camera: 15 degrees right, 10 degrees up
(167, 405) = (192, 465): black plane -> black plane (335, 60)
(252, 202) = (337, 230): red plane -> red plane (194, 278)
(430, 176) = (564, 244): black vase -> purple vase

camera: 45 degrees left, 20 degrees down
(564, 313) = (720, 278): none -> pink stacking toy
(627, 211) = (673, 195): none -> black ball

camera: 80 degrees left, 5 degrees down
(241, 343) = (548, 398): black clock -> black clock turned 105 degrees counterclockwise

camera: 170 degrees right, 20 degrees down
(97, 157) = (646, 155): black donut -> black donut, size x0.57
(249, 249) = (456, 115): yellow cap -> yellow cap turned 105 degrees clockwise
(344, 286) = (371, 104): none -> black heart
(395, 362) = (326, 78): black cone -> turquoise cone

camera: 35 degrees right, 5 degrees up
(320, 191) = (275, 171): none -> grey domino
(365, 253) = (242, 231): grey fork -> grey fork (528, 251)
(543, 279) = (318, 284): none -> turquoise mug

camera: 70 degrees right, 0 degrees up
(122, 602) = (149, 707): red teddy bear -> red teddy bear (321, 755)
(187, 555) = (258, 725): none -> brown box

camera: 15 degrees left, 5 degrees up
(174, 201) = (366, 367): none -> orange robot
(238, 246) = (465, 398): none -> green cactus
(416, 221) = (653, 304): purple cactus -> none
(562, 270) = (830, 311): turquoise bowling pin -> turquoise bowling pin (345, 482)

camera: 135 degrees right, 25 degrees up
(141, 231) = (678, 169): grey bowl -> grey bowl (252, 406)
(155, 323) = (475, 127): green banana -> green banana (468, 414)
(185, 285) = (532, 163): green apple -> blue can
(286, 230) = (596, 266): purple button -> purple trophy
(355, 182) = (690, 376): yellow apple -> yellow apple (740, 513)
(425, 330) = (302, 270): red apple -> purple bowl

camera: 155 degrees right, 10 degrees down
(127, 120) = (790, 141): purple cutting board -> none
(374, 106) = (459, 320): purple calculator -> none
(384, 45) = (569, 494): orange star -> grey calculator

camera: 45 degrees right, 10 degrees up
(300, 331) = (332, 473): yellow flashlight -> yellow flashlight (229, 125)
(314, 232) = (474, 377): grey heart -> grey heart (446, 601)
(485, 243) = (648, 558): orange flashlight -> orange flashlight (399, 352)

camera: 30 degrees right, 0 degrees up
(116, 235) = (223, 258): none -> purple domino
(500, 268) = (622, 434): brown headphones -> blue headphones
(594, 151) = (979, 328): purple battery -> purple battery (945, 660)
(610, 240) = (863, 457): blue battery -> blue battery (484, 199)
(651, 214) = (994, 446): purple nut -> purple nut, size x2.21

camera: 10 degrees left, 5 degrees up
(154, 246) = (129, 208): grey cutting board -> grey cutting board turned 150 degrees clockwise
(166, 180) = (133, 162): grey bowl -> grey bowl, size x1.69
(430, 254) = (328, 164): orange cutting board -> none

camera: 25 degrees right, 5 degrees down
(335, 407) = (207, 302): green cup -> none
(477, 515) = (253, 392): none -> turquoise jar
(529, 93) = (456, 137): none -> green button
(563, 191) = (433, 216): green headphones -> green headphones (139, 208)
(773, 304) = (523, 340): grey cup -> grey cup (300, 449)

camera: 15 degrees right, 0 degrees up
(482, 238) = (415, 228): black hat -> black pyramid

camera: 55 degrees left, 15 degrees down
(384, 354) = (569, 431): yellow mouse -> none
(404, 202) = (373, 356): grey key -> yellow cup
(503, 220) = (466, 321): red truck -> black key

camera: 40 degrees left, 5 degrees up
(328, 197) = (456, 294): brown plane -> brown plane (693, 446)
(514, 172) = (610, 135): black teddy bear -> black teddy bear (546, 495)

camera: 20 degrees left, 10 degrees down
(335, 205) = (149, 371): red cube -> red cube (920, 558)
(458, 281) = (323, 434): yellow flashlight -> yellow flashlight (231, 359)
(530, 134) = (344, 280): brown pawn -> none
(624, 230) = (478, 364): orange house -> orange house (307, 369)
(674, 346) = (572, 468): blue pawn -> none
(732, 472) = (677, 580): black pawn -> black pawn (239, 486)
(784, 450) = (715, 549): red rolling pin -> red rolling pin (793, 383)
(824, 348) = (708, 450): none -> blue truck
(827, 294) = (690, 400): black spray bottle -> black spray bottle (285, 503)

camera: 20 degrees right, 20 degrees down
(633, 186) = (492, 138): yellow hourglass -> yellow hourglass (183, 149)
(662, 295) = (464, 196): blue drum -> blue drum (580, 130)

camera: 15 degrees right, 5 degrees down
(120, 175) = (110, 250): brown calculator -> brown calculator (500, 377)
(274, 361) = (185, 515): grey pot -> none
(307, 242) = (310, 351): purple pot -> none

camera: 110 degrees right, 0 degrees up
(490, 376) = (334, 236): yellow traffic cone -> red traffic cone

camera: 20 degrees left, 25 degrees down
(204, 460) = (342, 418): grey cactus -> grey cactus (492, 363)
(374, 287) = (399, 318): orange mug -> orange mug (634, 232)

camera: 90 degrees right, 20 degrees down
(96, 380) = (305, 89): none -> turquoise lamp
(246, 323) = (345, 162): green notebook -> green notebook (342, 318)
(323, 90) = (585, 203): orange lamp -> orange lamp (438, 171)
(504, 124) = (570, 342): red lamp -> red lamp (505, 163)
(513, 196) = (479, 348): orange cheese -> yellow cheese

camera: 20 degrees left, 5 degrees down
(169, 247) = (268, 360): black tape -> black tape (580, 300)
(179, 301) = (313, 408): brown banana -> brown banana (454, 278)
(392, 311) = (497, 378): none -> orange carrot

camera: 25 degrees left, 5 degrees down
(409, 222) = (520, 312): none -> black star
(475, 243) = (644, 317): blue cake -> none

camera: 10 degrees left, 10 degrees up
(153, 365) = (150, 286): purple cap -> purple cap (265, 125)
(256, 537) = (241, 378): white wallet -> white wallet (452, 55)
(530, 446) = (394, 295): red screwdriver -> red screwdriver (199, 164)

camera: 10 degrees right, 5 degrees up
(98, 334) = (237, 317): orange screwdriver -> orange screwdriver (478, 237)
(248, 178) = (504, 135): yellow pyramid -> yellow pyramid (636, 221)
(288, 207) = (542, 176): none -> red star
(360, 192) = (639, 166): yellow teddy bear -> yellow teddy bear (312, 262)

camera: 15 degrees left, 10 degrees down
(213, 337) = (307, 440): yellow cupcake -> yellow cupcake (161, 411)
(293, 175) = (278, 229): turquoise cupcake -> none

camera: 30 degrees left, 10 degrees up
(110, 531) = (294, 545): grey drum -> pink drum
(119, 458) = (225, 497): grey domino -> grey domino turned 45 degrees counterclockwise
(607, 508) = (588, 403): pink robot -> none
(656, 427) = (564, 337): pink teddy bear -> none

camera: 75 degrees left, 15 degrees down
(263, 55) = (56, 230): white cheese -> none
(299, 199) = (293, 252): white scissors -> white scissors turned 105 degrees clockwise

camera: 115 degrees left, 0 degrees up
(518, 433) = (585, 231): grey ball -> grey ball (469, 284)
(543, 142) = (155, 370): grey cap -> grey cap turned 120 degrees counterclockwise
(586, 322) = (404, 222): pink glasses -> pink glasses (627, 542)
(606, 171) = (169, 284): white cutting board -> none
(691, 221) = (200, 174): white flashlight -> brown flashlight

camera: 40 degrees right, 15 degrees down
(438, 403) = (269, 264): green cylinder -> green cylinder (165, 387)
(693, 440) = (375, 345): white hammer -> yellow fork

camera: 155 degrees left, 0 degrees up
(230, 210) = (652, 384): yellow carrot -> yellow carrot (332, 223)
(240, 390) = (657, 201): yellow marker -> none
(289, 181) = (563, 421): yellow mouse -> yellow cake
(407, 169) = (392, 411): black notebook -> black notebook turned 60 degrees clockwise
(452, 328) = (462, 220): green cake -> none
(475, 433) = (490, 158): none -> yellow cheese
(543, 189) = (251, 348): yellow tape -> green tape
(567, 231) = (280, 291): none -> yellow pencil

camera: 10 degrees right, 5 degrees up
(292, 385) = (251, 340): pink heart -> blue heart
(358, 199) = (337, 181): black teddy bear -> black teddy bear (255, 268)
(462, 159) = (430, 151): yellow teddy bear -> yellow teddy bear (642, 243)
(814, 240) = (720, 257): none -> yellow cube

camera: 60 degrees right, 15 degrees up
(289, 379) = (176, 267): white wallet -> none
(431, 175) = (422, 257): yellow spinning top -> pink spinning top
★ ★ ★ ★
- About this task -
Beginning at the line with "(477, 515) = (253, 392): none" and stopping after the line with "camera: 20 degrees left, 25 degrees down", please write out every line of the data above exactly and nothing else.

- Task result -
(477, 515) = (253, 392): none -> turquoise jar
(529, 93) = (456, 137): none -> green button
(563, 191) = (433, 216): green headphones -> green headphones (139, 208)
(773, 304) = (523, 340): grey cup -> grey cup (300, 449)

camera: 15 degrees right, 0 degrees up
(482, 238) = (415, 228): black hat -> black pyramid

camera: 55 degrees left, 15 degrees down
(384, 354) = (569, 431): yellow mouse -> none
(404, 202) = (373, 356): grey key -> yellow cup
(503, 220) = (466, 321): red truck -> black key

camera: 40 degrees left, 5 degrees up
(328, 197) = (456, 294): brown plane -> brown plane (693, 446)
(514, 172) = (610, 135): black teddy bear -> black teddy bear (546, 495)

camera: 20 degrees left, 10 degrees down
(335, 205) = (149, 371): red cube -> red cube (920, 558)
(458, 281) = (323, 434): yellow flashlight -> yellow flashlight (231, 359)
(530, 134) = (344, 280): brown pawn -> none
(624, 230) = (478, 364): orange house -> orange house (307, 369)
(674, 346) = (572, 468): blue pawn -> none
(732, 472) = (677, 580): black pawn -> black pawn (239, 486)
(784, 450) = (715, 549): red rolling pin -> red rolling pin (793, 383)
(824, 348) = (708, 450): none -> blue truck
(827, 294) = (690, 400): black spray bottle -> black spray bottle (285, 503)

camera: 20 degrees right, 20 degrees down
(633, 186) = (492, 138): yellow hourglass -> yellow hourglass (183, 149)
(662, 295) = (464, 196): blue drum -> blue drum (580, 130)

camera: 15 degrees right, 5 degrees down
(120, 175) = (110, 250): brown calculator -> brown calculator (500, 377)
(274, 361) = (185, 515): grey pot -> none
(307, 242) = (310, 351): purple pot -> none

camera: 110 degrees right, 0 degrees up
(490, 376) = (334, 236): yellow traffic cone -> red traffic cone

camera: 20 degrees left, 25 degrees down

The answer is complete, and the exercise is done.